GIVEN RECORDS Start Marker

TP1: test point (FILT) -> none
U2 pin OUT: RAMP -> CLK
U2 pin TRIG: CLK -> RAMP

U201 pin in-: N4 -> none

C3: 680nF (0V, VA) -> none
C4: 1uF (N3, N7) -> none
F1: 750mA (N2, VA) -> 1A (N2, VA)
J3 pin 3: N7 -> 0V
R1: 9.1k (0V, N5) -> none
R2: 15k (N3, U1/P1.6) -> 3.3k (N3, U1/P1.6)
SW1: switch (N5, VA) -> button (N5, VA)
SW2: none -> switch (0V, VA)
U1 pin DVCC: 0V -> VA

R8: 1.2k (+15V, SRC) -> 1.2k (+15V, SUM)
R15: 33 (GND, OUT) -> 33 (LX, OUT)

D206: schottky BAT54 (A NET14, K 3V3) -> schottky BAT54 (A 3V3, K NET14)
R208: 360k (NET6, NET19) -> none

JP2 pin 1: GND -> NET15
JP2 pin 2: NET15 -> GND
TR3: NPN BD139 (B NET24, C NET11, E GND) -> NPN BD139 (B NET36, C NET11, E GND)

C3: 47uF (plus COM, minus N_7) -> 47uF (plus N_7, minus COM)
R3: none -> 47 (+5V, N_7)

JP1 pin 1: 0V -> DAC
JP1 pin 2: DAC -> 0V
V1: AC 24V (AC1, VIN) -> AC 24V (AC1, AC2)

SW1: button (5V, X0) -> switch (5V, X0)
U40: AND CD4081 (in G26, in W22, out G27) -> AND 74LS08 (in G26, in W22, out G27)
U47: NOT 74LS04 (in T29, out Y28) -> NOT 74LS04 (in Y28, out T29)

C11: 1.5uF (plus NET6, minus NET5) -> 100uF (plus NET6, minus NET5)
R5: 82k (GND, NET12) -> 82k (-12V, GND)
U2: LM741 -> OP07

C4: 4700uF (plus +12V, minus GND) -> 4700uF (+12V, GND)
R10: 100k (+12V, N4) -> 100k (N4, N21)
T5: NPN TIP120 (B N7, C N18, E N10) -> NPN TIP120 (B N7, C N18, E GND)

GIVEN RECORDS End Marker

== ASSIGNMENT ==
How many lines of the data contain the word "none"? Answer with the number alone.

== ANSWER TO THIS PROBLEM ==
8